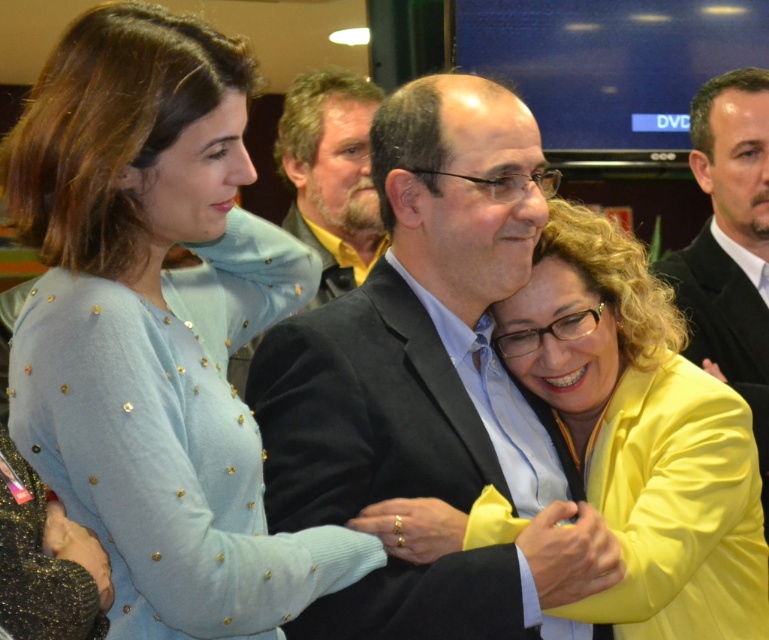
Question: Is matte black suit at center to the right of black suit at right from the viewer's perspective?

Choices:
 (A) yes
 (B) no

Answer: (B)

Question: Which point is closer to the camera?

Choices:
 (A) matte black suit at center
 (B) yellow matte jacket at center

Answer: (A)

Question: Does light blue knit sweater at upper left appear on the left side of bearded man at center?

Choices:
 (A) yes
 (B) no

Answer: (A)

Question: Which object is the closest to the light blue knit sweater at upper left?

Choices:
 (A) black suit at right
 (B) yellow matte jacket at center

Answer: (B)

Question: Estimate the real-world distances between objects in this image. Which object is farther from the yellow matte jacket at center?

Choices:
 (A) black suit at right
 (B) light blue knit sweater at upper left
 (C) bearded man at center
 (D) matte black suit at center

Answer: (C)

Question: Is matte black suit at center to the left of bearded man at center from the viewer's perspective?

Choices:
 (A) yes
 (B) no

Answer: (B)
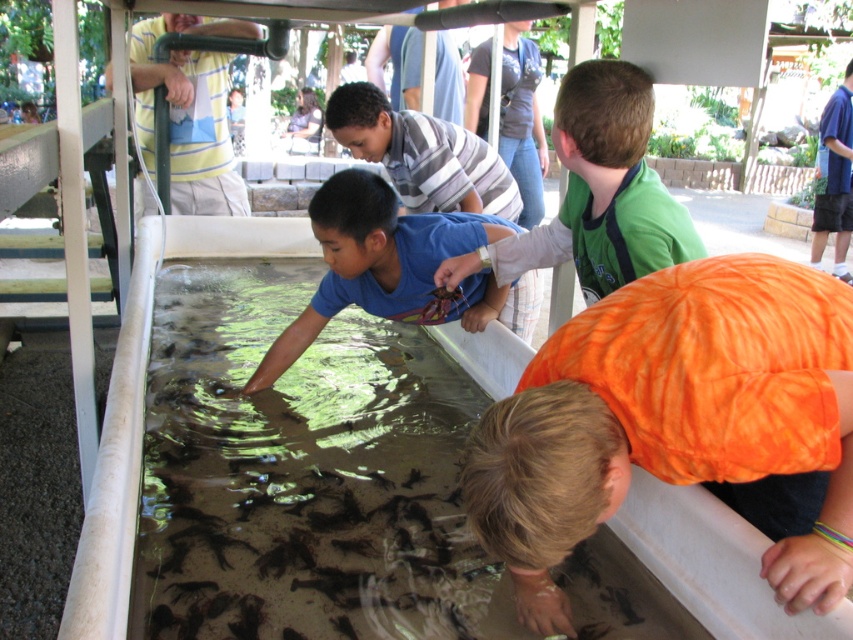
Question: Among these points, which one is farthest from the camera?

Choices:
 (A) pos(357,275)
 (B) pos(743,282)
 (C) pos(630,136)

Answer: (A)

Question: Can you confirm if green matte shirt at upper center is positioned above blue shirt at upper center?

Choices:
 (A) no
 (B) yes

Answer: (A)

Question: Is orange tie-dye shirt at lower right smaller than green matte shirt at upper center?

Choices:
 (A) yes
 (B) no

Answer: (A)

Question: Which object is positioned closest to the orange tie-dye shirt at lower right?

Choices:
 (A) blue shirt at upper center
 (B) green matte shirt at upper center

Answer: (B)

Question: Can you confirm if clear plastic tank at center is bigger than blue shirt at upper center?

Choices:
 (A) no
 (B) yes

Answer: (B)

Question: Which point appears closest to the camera in this image?

Choices:
 (A) (517, 237)
 (B) (360, 444)
 (C) (599, 422)

Answer: (C)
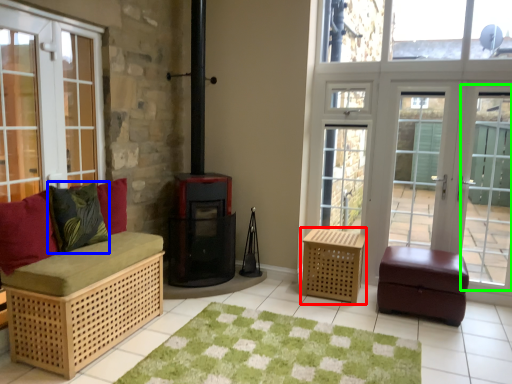
Question: Which is nearer to the furniture (highlighted by a red box)? pillow (highlighted by a blue box) or screen door (highlighted by a green box).

Choices:
 (A) pillow
 (B) screen door

Answer: (B)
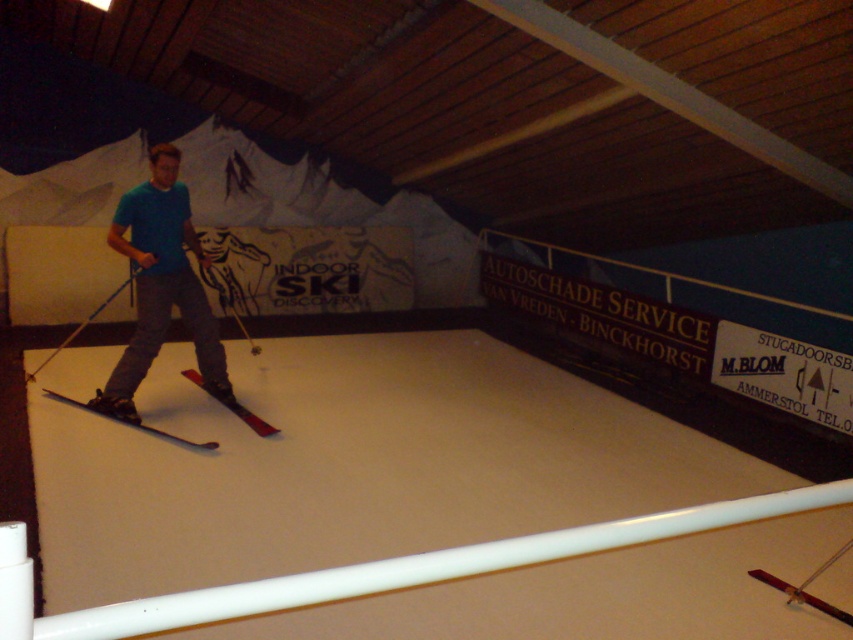
You are a visitor at the Indoor Ski Discovery facility and see both the shiny black ski at center and the red matte ski at center. Which ski is closer to you?

The shiny black ski at center is closer to you because it is in front of the red matte ski at center.

You are a maintenance worker in the indoor skiing facility. You need to ensure that the equipment is properly spaced for safety. The safety guideline requires at least 4 feet between any two pieces of equipment. Based on the image, are the shiny black ski at center and blue plastic ski pole at center meeting the safety requirement?

The distance between the shiny black ski at center and the blue plastic ski pole at center is 4.22 feet, which exceeds the required 4 feet safety guideline. Therefore, they are meeting the safety requirement.

You are a visitor at the indoor skiing facility and want to know which object is shorter between the shiny black ski at center and the blue plastic ski pole at center. Can you tell me?

The shiny black ski at center is shorter than the blue plastic ski pole at center.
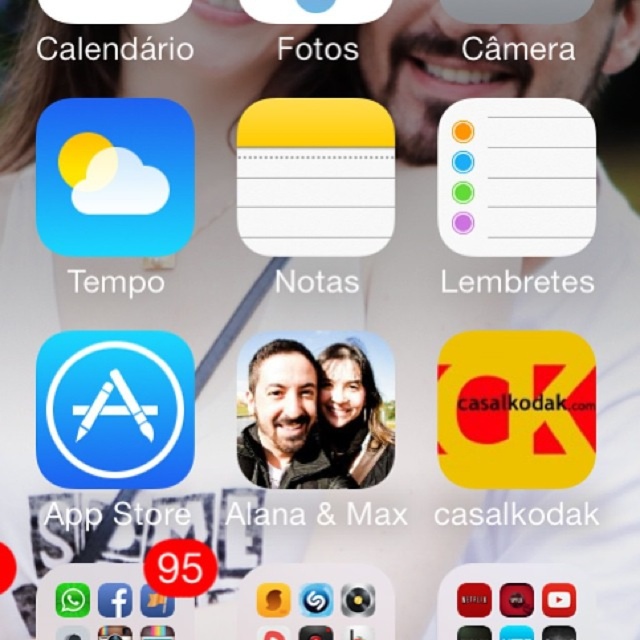
Question: Which point appears closest to the camera in this image?

Choices:
 (A) (273, 404)
 (B) (348, 369)

Answer: (B)

Question: Does matte black portrait at center have a greater width compared to smooth skin portrait at center?

Choices:
 (A) yes
 (B) no

Answer: (A)

Question: Does matte black portrait at center appear over smooth skin portrait at center?

Choices:
 (A) yes
 (B) no

Answer: (A)

Question: Which point is closer to the camera?

Choices:
 (A) smooth skin portrait at center
 (B) matte black portrait at center

Answer: (A)

Question: Can you confirm if matte black portrait at center is bigger than smooth skin portrait at center?

Choices:
 (A) no
 (B) yes

Answer: (B)

Question: Which point is farther to the camera?

Choices:
 (A) (282, 458)
 (B) (372, 468)

Answer: (A)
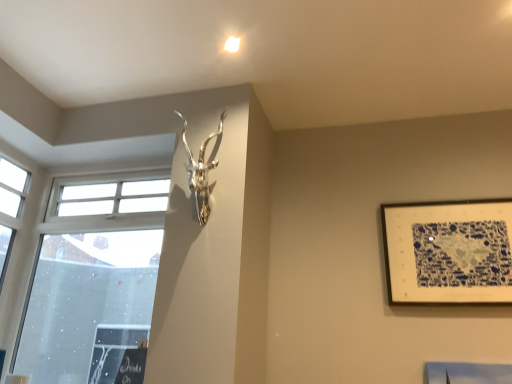
Question: Is transparent glass window at left at the right side of blue and white paper at upper right?

Choices:
 (A) no
 (B) yes

Answer: (A)

Question: Is transparent glass window at left smaller than blue and white paper at upper right?

Choices:
 (A) no
 (B) yes

Answer: (A)

Question: Can you confirm if transparent glass window at left is shorter than blue and white paper at upper right?

Choices:
 (A) no
 (B) yes

Answer: (A)

Question: Can you confirm if transparent glass window at left is taller than blue and white paper at upper right?

Choices:
 (A) no
 (B) yes

Answer: (B)

Question: Is transparent glass window at left positioned beyond the bounds of blue and white paper at upper right?

Choices:
 (A) yes
 (B) no

Answer: (A)

Question: From their relative heights in the image, would you say transparent glass window at left is taller or shorter than silver metallic antler at upper center?

Choices:
 (A) short
 (B) tall

Answer: (B)

Question: Is transparent glass window at left situated inside silver metallic antler at upper center or outside?

Choices:
 (A) outside
 (B) inside

Answer: (A)

Question: From the image's perspective, relative to silver metallic antler at upper center, is transparent glass window at left above or below?

Choices:
 (A) below
 (B) above

Answer: (A)

Question: Considering the positions of point (88, 249) and point (188, 163), is point (88, 249) closer or farther from the camera than point (188, 163)?

Choices:
 (A) farther
 (B) closer

Answer: (A)

Question: In terms of height, does transparent glass window at left look taller or shorter compared to blue and white paper at upper right?

Choices:
 (A) tall
 (B) short

Answer: (A)

Question: From the image's perspective, is transparent glass window at left located above or below blue and white paper at upper right?

Choices:
 (A) above
 (B) below

Answer: (B)

Question: Is point [x=134, y=299] closer or farther from the camera than point [x=454, y=216]?

Choices:
 (A) farther
 (B) closer

Answer: (A)

Question: In the image, is transparent glass window at left on the left side or the right side of blue and white paper at upper right?

Choices:
 (A) left
 (B) right

Answer: (A)

Question: From a real-world perspective, relative to silver metallic antler at upper center, is blue and white paper at upper right vertically above or below?

Choices:
 (A) above
 (B) below

Answer: (B)

Question: Is blue and white paper at upper right taller or shorter than silver metallic antler at upper center?

Choices:
 (A) tall
 (B) short

Answer: (B)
====
◆ **WORK TO BE COMPLETED**: Count how many lines of the records contain the string "green", treating uppercase and lowercase as different, and give only the number.

◆ **SOLUTION TO THE PROBLEM**: 4